## The problem:
Take every line in the entries that includes the word "toilet" and copy it.

====== Recorded information

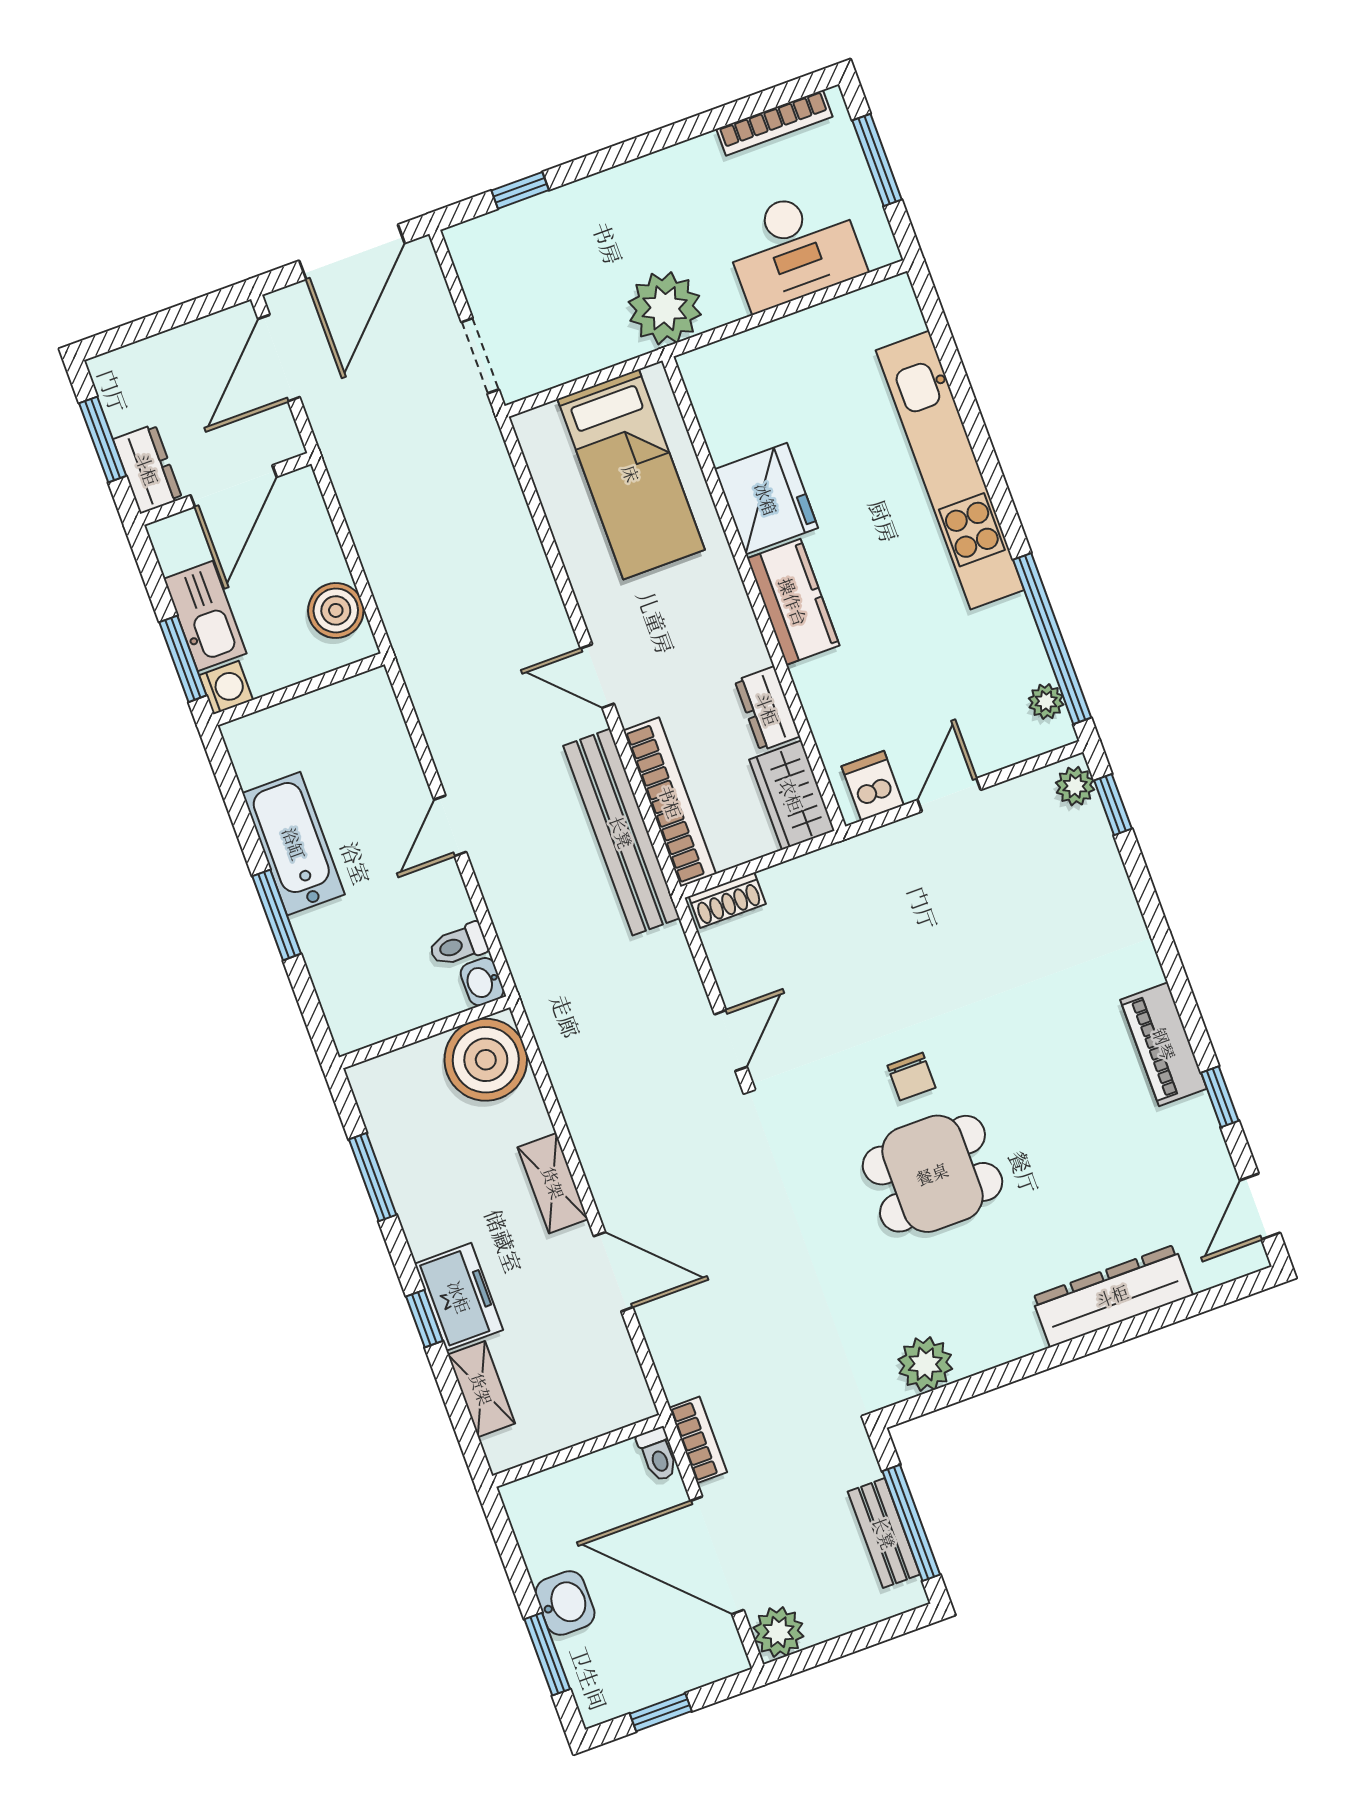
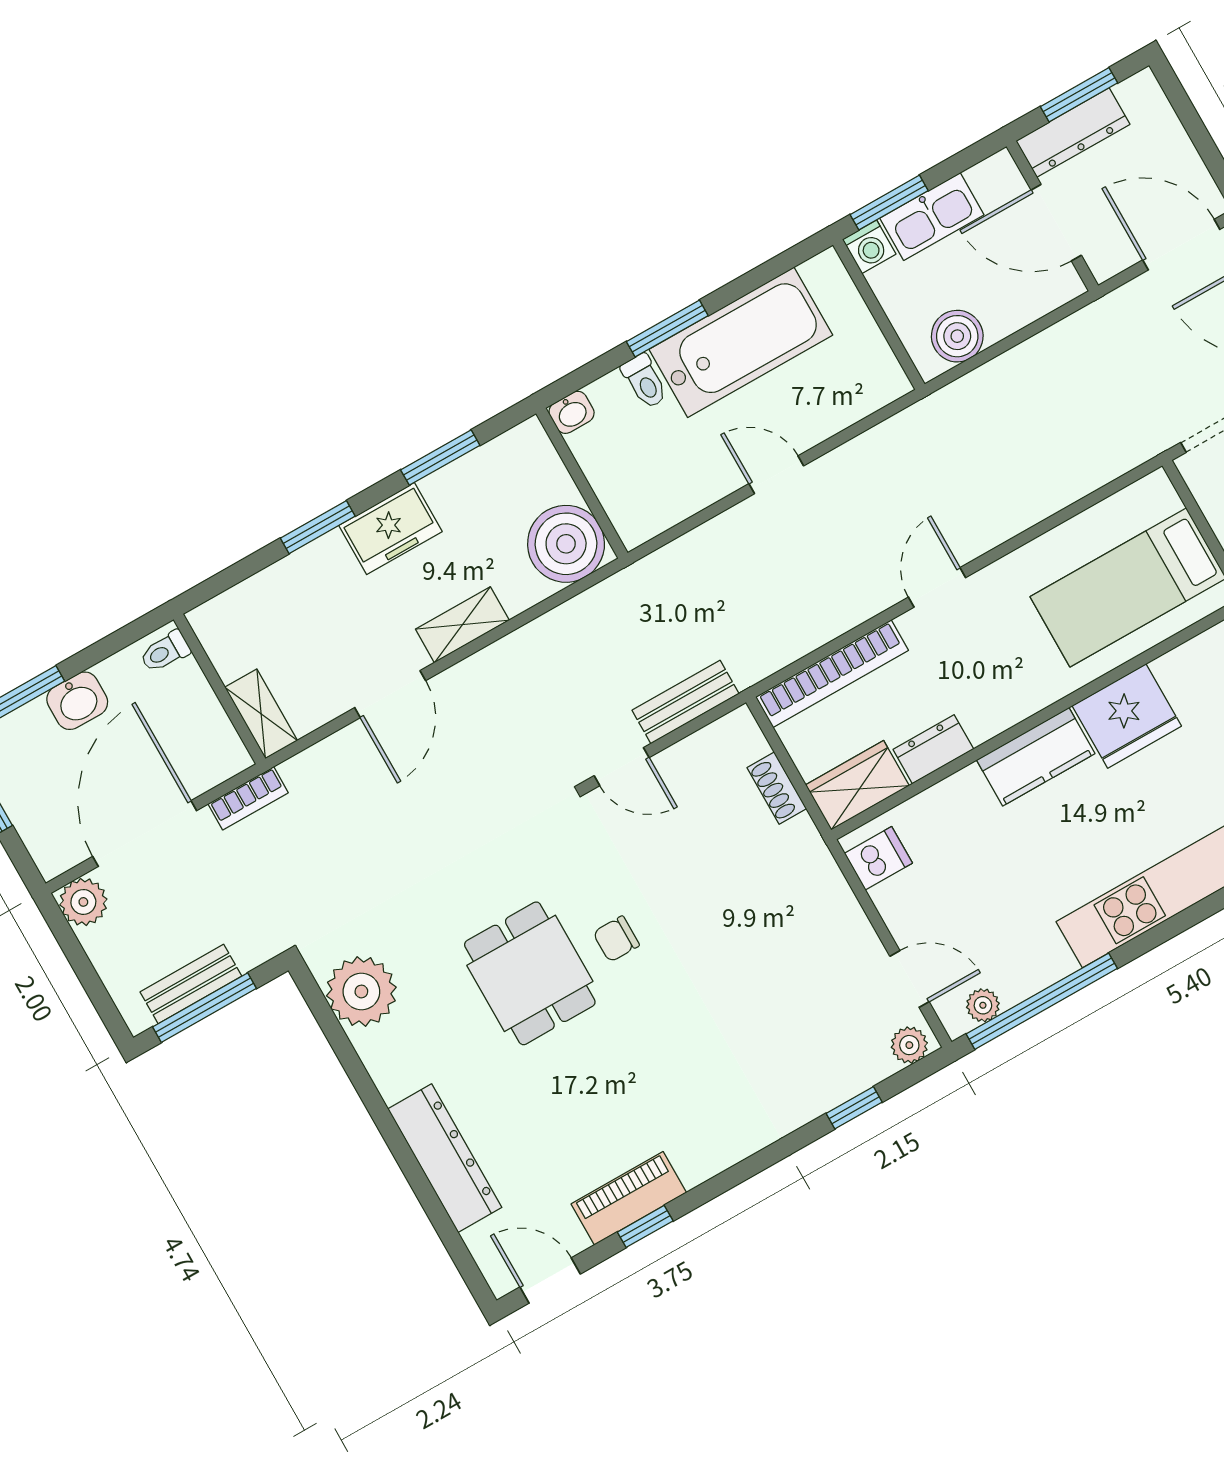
dresser: (147, 469) -> (1073, 133), width x1.44
door: (949, 795) -> (909, 979), moved
window: (1113, 805) -> (854, 1108), moved
bench: (621, 832) -> (686, 702), moved, width x0.54, depth x0.82
bathtub: (294, 844) -> (741, 342), width x1.36, depth x1.36
shoe rack: (727, 900) -> (777, 788), moved
toilet: (458, 945) -> (645, 381), moved, turned 180
washbasin: (482, 982) -> (572, 412), moved, turned 180
piano: (1164, 1044) -> (629, 1198), moved
freezer: (459, 1297) -> (390, 529), moved
window: (424, 1319) -> (318, 527), width x1.50
plant: (925, 1364) -> (361, 991), width x1.36, depth x1.36
shelving: (481, 1389) -> (261, 714), moved, turned 90
toilet: (658, 1455) -> (165, 652), moved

============

## Solution:
toilet: (458, 945) -> (645, 381), moved, turned 180
toilet: (658, 1455) -> (165, 652), moved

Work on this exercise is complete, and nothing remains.